- WORK TO BE COMPLETED: Starting with the first line, output the data exactly, through to the last line.

Content revision data:
========================================
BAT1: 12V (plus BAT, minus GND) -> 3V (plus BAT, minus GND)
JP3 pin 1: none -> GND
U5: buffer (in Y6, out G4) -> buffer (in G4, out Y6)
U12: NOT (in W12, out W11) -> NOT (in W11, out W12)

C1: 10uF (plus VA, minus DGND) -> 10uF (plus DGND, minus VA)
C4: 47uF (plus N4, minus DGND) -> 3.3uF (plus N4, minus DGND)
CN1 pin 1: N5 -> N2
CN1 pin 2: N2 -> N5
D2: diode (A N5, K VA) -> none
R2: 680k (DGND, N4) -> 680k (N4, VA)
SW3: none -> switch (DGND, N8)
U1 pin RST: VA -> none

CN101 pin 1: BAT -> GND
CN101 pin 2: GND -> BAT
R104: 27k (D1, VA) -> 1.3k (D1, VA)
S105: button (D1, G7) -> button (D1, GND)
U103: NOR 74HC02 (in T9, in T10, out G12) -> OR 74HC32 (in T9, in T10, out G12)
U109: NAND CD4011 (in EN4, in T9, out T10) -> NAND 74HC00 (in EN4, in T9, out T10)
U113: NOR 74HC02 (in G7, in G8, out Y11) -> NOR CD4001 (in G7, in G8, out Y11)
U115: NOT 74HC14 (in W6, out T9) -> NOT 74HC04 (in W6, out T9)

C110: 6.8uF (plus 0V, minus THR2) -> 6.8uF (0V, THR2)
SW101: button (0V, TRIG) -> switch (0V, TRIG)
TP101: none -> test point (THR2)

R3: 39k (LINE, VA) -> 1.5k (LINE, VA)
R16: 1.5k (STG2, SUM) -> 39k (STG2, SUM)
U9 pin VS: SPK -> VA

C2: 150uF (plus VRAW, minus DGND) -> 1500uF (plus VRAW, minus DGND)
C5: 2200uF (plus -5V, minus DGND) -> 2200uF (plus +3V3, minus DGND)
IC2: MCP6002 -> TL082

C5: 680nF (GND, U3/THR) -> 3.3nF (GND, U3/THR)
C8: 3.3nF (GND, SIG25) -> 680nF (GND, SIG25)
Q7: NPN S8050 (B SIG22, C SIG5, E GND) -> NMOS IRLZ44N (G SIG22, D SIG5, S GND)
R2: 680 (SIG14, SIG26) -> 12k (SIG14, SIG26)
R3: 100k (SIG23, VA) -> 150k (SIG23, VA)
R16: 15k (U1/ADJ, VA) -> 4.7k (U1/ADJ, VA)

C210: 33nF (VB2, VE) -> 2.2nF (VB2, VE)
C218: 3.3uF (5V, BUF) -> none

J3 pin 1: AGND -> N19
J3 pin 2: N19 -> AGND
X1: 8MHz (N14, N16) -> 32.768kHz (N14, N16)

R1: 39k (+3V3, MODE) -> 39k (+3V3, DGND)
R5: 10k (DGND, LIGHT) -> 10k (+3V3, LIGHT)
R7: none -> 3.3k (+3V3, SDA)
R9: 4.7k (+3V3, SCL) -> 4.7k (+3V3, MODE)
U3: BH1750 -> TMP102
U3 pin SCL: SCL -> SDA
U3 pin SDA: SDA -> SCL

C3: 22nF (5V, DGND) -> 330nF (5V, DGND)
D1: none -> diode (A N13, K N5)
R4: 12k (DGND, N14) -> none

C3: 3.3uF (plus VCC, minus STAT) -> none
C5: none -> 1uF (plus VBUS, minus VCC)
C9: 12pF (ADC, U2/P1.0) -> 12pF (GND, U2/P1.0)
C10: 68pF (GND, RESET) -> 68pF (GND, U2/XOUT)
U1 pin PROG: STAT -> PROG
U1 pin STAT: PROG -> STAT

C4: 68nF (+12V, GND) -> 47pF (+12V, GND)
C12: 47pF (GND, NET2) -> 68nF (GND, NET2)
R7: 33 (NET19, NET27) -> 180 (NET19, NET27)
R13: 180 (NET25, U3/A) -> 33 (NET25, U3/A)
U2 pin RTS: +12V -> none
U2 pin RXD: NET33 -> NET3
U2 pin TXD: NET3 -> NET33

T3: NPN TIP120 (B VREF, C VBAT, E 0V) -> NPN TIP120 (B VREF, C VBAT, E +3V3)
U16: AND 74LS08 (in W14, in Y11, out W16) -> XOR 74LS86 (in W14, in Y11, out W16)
========================================
- RESPONSE:
BAT1: 12V (plus BAT, minus GND) -> 3V (plus BAT, minus GND)
JP3 pin 1: none -> GND
U5: buffer (in Y6, out G4) -> buffer (in G4, out Y6)
U12: NOT (in W12, out W11) -> NOT (in W11, out W12)

C1: 10uF (plus VA, minus DGND) -> 10uF (plus DGND, minus VA)
C4: 47uF (plus N4, minus DGND) -> 3.3uF (plus N4, minus DGND)
CN1 pin 1: N5 -> N2
CN1 pin 2: N2 -> N5
D2: diode (A N5, K VA) -> none
R2: 680k (DGND, N4) -> 680k (N4, VA)
SW3: none -> switch (DGND, N8)
U1 pin RST: VA -> none

CN101 pin 1: BAT -> GND
CN101 pin 2: GND -> BAT
R104: 27k (D1, VA) -> 1.3k (D1, VA)
S105: button (D1, G7) -> button (D1, GND)
U103: NOR 74HC02 (in T9, in T10, out G12) -> OR 74HC32 (in T9, in T10, out G12)
U109: NAND CD4011 (in EN4, in T9, out T10) -> NAND 74HC00 (in EN4, in T9, out T10)
U113: NOR 74HC02 (in G7, in G8, out Y11) -> NOR CD4001 (in G7, in G8, out Y11)
U115: NOT 74HC14 (in W6, out T9) -> NOT 74HC04 (in W6, out T9)

C110: 6.8uF (plus 0V, minus THR2) -> 6.8uF (0V, THR2)
SW101: button (0V, TRIG) -> switch (0V, TRIG)
TP101: none -> test point (THR2)

R3: 39k (LINE, VA) -> 1.5k (LINE, VA)
R16: 1.5k (STG2, SUM) -> 39k (STG2, SUM)
U9 pin VS: SPK -> VA

C2: 150uF (plus VRAW, minus DGND) -> 1500uF (plus VRAW, minus DGND)
C5: 2200uF (plus -5V, minus DGND) -> 2200uF (plus +3V3, minus DGND)
IC2: MCP6002 -> TL082

C5: 680nF (GND, U3/THR) -> 3.3nF (GND, U3/THR)
C8: 3.3nF (GND, SIG25) -> 680nF (GND, SIG25)
Q7: NPN S8050 (B SIG22, C SIG5, E GND) -> NMOS IRLZ44N (G SIG22, D SIG5, S GND)
R2: 680 (SIG14, SIG26) -> 12k (SIG14, SIG26)
R3: 100k (SIG23, VA) -> 150k (SIG23, VA)
R16: 15k (U1/ADJ, VA) -> 4.7k (U1/ADJ, VA)

C210: 33nF (VB2, VE) -> 2.2nF (VB2, VE)
C218: 3.3uF (5V, BUF) -> none

J3 pin 1: AGND -> N19
J3 pin 2: N19 -> AGND
X1: 8MHz (N14, N16) -> 32.768kHz (N14, N16)

R1: 39k (+3V3, MODE) -> 39k (+3V3, DGND)
R5: 10k (DGND, LIGHT) -> 10k (+3V3, LIGHT)
R7: none -> 3.3k (+3V3, SDA)
R9: 4.7k (+3V3, SCL) -> 4.7k (+3V3, MODE)
U3: BH1750 -> TMP102
U3 pin SCL: SCL -> SDA
U3 pin SDA: SDA -> SCL

C3: 22nF (5V, DGND) -> 330nF (5V, DGND)
D1: none -> diode (A N13, K N5)
R4: 12k (DGND, N14) -> none

C3: 3.3uF (plus VCC, minus STAT) -> none
C5: none -> 1uF (plus VBUS, minus VCC)
C9: 12pF (ADC, U2/P1.0) -> 12pF (GND, U2/P1.0)
C10: 68pF (GND, RESET) -> 68pF (GND, U2/XOUT)
U1 pin PROG: STAT -> PROG
U1 pin STAT: PROG -> STAT

C4: 68nF (+12V, GND) -> 47pF (+12V, GND)
C12: 47pF (GND, NET2) -> 68nF (GND, NET2)
R7: 33 (NET19, NET27) -> 180 (NET19, NET27)
R13: 180 (NET25, U3/A) -> 33 (NET25, U3/A)
U2 pin RTS: +12V -> none
U2 pin RXD: NET33 -> NET3
U2 pin TXD: NET3 -> NET33

T3: NPN TIP120 (B VREF, C VBAT, E 0V) -> NPN TIP120 (B VREF, C VBAT, E +3V3)
U16: AND 74LS08 (in W14, in Y11, out W16) -> XOR 74LS86 (in W14, in Y11, out W16)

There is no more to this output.